Task instructions: Would you please give the entries again word for word, with no images in your copy?

(Edit difference data)
========================================================================

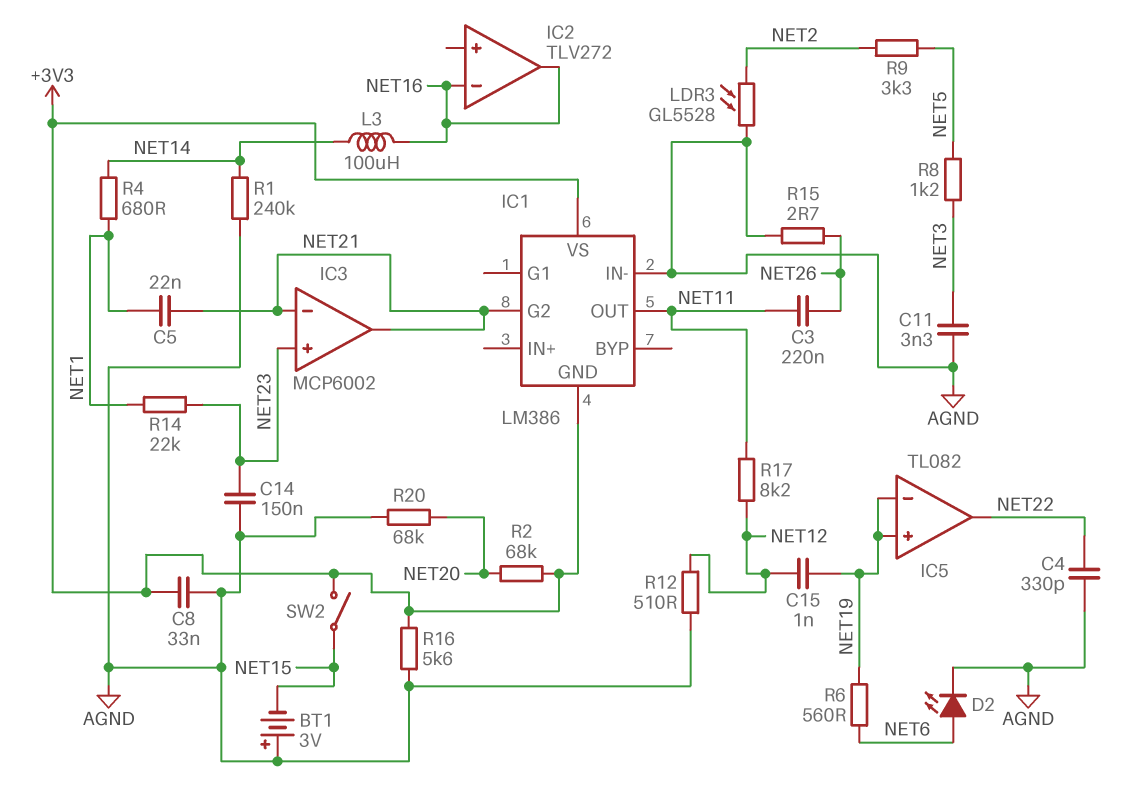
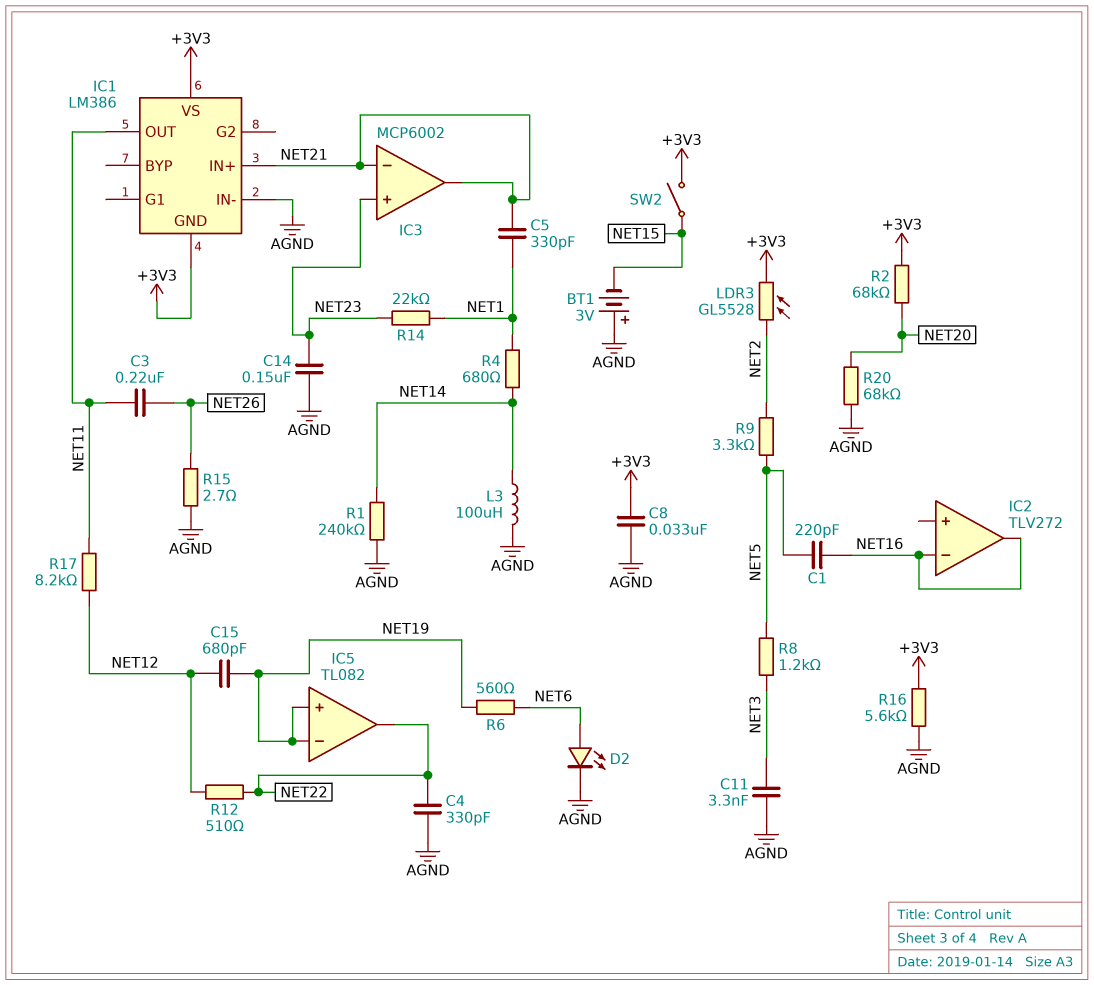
C1: none -> 220pF (NET5, NET16)
C5: 22nF (NET1, NET21) -> 330pF (NET1, NET21)
C15: 1nF (NET12, NET19) -> 680pF (NET12, NET19)
IC1 pin G2: NET21 -> none
IC1 pin IN+: none -> NET21
L3: 100uH (NET14, NET16) -> 100uH (AGND, NET14)
LDR3: GL5528 (AGND, NET2) -> GL5528 (+3V3, NET2)
R12: 510 (AGND, NET12) -> 510 (NET12, NET22)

========================================================================

Response below:
C1: none -> 220pF (NET5, NET16)
C5: 22nF (NET1, NET21) -> 330pF (NET1, NET21)
C15: 1nF (NET12, NET19) -> 680pF (NET12, NET19)
IC1 pin G2: NET21 -> none
IC1 pin IN+: none -> NET21
L3: 100uH (NET14, NET16) -> 100uH (AGND, NET14)
LDR3: GL5528 (AGND, NET2) -> GL5528 (+3V3, NET2)
R12: 510 (AGND, NET12) -> 510 (NET12, NET22)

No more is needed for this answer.